• **ACTIVITY**: Show the lines below that contain the string "wallet".
EXERCISE DATA: Begin
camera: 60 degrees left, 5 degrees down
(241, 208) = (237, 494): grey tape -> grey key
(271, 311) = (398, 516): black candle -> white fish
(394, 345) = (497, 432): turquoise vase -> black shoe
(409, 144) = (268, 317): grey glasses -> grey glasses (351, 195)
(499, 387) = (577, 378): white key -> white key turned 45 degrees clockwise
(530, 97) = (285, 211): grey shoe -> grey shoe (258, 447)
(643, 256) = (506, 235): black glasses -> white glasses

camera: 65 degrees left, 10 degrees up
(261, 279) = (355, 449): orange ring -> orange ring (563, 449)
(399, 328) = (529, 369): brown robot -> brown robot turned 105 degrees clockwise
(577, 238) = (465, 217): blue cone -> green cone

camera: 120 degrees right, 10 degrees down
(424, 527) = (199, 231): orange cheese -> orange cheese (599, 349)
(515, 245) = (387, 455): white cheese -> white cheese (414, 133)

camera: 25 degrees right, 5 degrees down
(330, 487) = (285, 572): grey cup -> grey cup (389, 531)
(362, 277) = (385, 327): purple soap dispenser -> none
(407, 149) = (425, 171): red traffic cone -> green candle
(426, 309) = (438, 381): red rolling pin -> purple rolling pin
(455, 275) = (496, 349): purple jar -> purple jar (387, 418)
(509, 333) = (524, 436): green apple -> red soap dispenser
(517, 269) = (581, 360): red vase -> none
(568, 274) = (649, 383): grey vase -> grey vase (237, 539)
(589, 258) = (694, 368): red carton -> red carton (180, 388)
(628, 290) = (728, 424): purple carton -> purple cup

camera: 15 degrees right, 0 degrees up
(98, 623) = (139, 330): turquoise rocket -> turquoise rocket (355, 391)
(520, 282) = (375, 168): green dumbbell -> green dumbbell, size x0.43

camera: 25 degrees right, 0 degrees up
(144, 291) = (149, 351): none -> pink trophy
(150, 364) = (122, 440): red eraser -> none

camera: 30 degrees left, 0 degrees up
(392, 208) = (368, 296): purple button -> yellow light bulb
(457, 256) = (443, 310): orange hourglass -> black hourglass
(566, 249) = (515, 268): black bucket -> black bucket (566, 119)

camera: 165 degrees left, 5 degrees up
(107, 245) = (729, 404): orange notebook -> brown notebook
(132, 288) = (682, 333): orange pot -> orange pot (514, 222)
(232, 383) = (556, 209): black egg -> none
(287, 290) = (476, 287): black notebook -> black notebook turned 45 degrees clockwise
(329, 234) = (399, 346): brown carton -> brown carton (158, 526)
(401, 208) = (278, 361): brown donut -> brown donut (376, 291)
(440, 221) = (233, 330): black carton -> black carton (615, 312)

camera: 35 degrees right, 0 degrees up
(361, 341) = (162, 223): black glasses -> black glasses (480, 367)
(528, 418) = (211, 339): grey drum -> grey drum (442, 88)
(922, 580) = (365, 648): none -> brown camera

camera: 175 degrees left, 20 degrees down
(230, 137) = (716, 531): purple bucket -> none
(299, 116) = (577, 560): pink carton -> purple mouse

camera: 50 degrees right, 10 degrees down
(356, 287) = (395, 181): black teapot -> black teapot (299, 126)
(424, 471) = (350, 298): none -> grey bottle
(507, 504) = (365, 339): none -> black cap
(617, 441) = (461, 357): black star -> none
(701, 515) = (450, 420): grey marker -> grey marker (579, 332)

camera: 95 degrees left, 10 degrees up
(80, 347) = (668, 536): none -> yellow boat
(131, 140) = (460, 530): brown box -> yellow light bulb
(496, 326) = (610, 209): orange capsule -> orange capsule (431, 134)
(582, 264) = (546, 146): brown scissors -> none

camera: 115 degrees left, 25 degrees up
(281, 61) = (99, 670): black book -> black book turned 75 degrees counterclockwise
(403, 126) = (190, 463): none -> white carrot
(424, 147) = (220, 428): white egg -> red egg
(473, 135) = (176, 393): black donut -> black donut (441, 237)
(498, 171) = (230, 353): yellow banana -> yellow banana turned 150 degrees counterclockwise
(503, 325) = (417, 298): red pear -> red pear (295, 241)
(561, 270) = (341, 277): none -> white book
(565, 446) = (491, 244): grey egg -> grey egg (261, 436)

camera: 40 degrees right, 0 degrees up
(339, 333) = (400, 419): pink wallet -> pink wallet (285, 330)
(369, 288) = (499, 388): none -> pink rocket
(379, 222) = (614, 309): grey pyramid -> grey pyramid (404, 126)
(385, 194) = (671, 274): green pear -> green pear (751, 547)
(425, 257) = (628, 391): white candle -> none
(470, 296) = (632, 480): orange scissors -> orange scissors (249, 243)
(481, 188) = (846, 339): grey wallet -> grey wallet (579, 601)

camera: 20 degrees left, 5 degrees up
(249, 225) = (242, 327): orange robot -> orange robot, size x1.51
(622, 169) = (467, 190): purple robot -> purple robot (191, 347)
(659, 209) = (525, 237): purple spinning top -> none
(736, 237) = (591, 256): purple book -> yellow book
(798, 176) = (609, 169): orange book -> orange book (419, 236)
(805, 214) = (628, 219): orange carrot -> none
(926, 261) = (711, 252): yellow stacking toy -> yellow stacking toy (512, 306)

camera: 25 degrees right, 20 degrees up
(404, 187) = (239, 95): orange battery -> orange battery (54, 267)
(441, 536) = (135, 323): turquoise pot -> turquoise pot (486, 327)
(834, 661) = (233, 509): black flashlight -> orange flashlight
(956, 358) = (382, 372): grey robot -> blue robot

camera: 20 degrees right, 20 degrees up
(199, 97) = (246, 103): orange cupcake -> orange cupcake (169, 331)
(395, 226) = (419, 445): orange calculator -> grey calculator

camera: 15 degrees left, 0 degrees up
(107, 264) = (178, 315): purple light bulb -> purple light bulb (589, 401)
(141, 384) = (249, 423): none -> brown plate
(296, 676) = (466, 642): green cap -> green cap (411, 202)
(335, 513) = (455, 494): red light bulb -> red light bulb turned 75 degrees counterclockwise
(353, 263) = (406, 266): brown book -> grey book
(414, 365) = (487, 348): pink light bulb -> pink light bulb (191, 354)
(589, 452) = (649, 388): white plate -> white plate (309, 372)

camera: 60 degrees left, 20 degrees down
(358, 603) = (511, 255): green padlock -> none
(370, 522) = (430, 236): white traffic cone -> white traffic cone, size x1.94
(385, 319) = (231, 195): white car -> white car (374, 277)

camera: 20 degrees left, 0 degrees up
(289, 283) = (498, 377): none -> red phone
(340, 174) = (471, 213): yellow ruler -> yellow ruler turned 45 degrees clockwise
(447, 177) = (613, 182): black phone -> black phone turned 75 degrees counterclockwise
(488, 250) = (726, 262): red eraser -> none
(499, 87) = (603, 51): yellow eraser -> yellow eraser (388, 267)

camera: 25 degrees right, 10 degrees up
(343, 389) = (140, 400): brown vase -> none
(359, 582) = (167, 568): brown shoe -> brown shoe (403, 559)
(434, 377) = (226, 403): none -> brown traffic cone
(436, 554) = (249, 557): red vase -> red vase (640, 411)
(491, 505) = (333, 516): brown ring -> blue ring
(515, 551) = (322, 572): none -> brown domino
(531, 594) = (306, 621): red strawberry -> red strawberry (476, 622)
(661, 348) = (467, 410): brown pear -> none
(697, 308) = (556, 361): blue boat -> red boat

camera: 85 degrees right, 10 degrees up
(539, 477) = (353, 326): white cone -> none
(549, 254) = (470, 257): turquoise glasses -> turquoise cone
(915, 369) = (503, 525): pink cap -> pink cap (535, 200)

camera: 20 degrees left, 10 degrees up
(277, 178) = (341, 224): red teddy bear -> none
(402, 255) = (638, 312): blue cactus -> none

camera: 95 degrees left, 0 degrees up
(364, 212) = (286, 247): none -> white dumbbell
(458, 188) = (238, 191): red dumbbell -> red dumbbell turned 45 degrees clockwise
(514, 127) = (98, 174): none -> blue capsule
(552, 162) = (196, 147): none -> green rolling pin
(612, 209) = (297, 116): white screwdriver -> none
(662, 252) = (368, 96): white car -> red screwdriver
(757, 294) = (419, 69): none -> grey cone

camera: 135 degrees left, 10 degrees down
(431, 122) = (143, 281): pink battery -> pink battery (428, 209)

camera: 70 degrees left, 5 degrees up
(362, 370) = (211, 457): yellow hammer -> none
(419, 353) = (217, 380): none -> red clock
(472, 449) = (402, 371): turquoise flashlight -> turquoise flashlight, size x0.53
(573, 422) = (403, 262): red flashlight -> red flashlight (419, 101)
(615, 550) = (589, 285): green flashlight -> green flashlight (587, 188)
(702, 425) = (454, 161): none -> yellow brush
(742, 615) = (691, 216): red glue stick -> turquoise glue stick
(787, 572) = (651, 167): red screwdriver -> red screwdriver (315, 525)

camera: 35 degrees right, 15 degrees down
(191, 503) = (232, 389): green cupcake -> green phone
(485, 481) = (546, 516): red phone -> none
EXERCISE DATA: End
• **THE ANSWER**:
(339, 333) = (400, 419): pink wallet -> pink wallet (285, 330)
(481, 188) = (846, 339): grey wallet -> grey wallet (579, 601)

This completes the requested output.